RECORDS SHOWN:

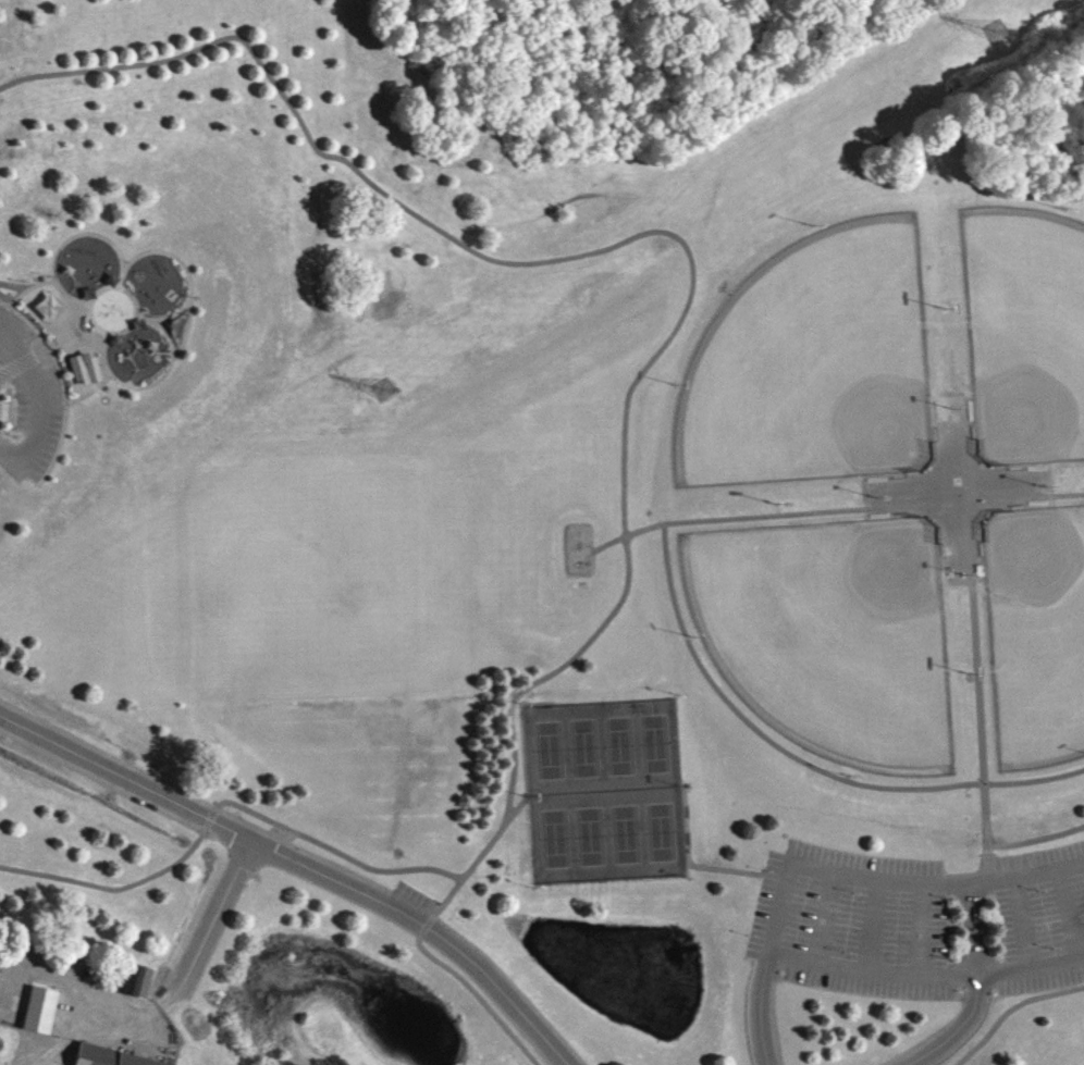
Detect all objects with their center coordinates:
power tower: (992, 34)
road: (619, 245)
road: (14, 283)
road: (0, 301)
park: (1025, 335)
building: (84, 367)
park: (814, 368)
road: (61, 384)
power tower: (382, 389)
parking lot: (29, 402)
road: (833, 512)
park: (542, 532)
park: (1036, 633)
park: (833, 634)
road: (977, 692)
park: (654, 745)
park: (619, 746)
park: (584, 749)
park: (549, 751)
road: (802, 761)
road: (208, 818)
park: (660, 833)
park: (624, 836)
park: (589, 838)
park: (553, 840)
road: (1036, 840)
road: (333, 850)
road: (299, 865)
road: (112, 888)
road: (777, 915)
road: (1068, 915)
road: (818, 916)
road: (1020, 921)
parking lot: (923, 924)
road: (871, 926)
road: (918, 929)
road: (969, 929)
road: (417, 938)
building: (137, 981)
road: (177, 993)
road: (762, 1008)
road: (1009, 1008)
building: (38, 1009)
road: (960, 1028)
building: (106, 1057)

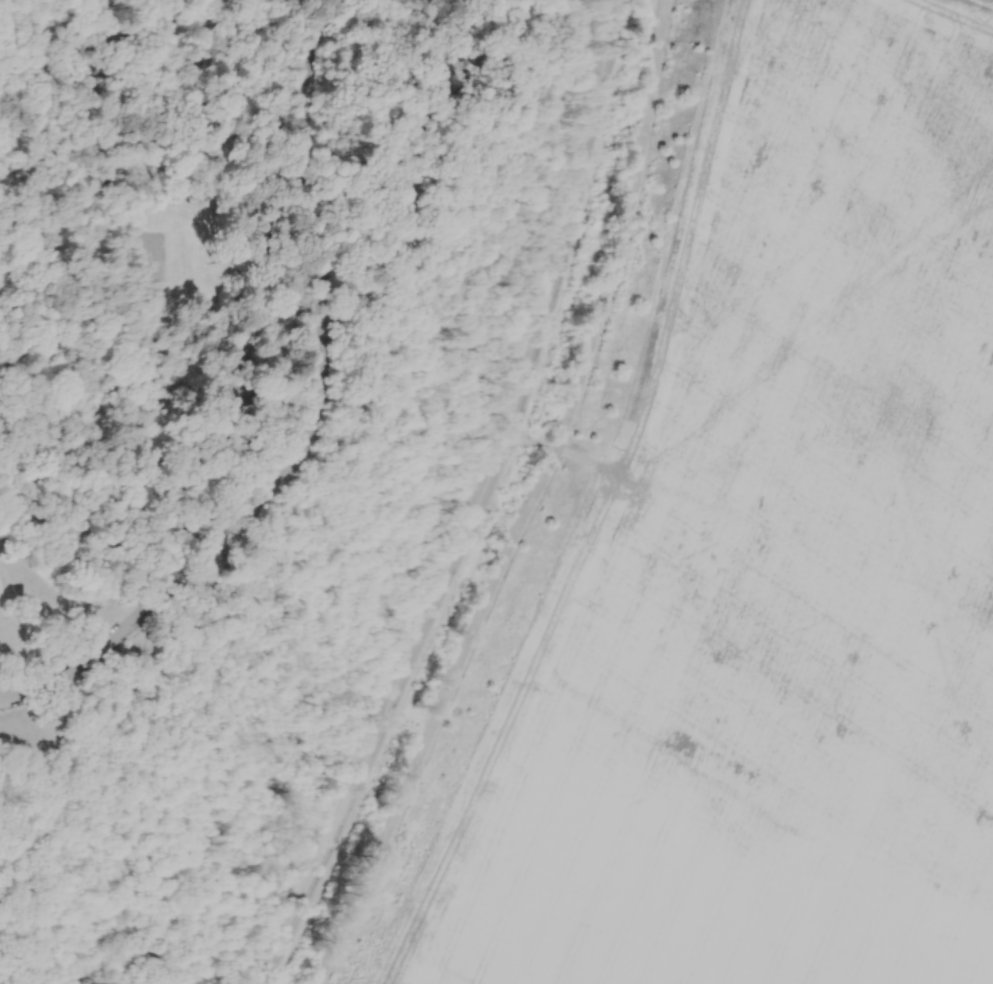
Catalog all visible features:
road: (75, 83)
road: (384, 141)
road: (156, 147)
road: (252, 173)
road: (623, 227)
park: (264, 230)
parking lot: (154, 264)
road: (230, 331)
road: (109, 404)
road: (301, 415)
park: (240, 423)
road: (154, 432)
road: (558, 449)
road: (482, 504)
road: (148, 513)
road: (163, 660)
parking lot: (10, 697)
road: (58, 715)
road: (437, 716)
road: (14, 764)
road: (19, 873)

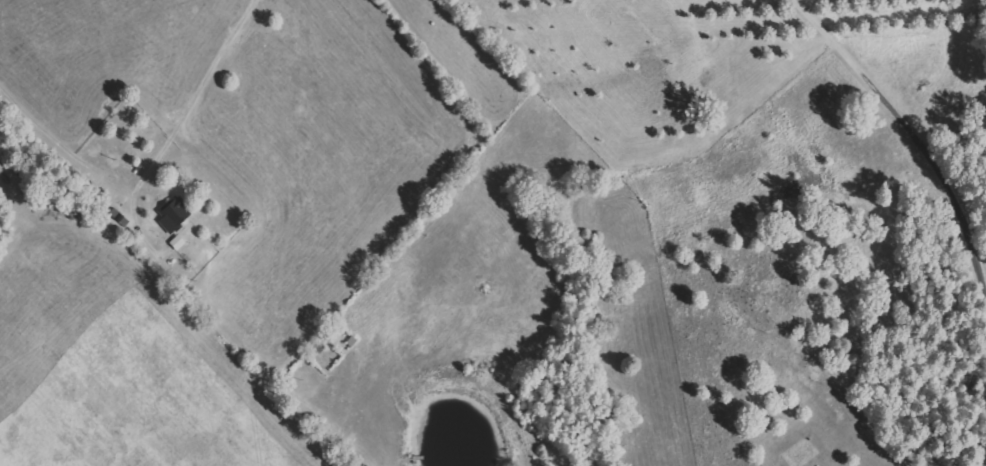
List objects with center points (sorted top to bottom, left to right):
road: (184, 3)
road: (916, 138)
building: (174, 214)
road: (576, 233)

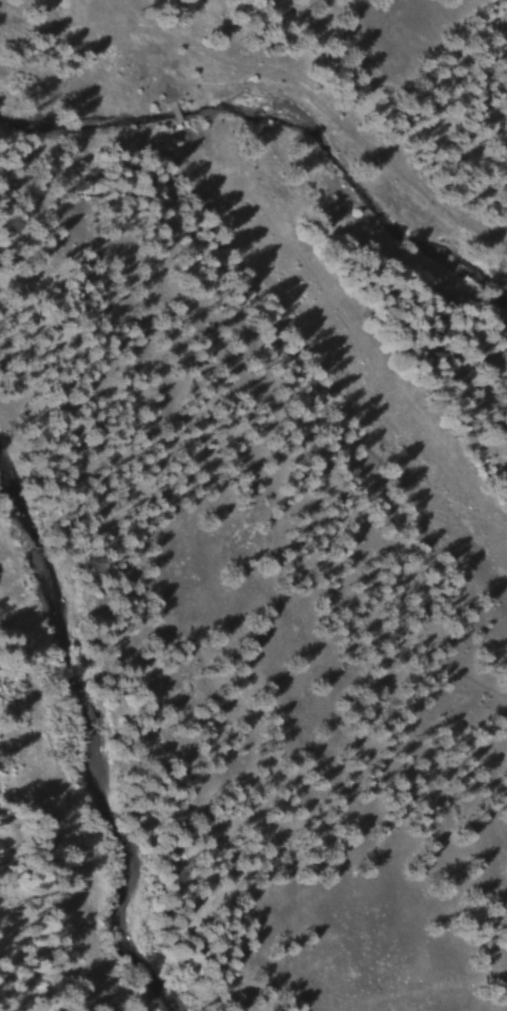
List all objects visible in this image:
road: (287, 473)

YOUR ASSIGNMENT: Pictures are to be left out when the lines from the one containing "List objects with" through the end of the records above are repeated exactly; no other line is wanted.

REPLY TO THE EXERCISE:
List objects with center points (sorted top to bottom, left to right):
road: (184, 3)
road: (916, 138)
building: (174, 214)
road: (576, 233)

List all objects visible in this image:
road: (287, 473)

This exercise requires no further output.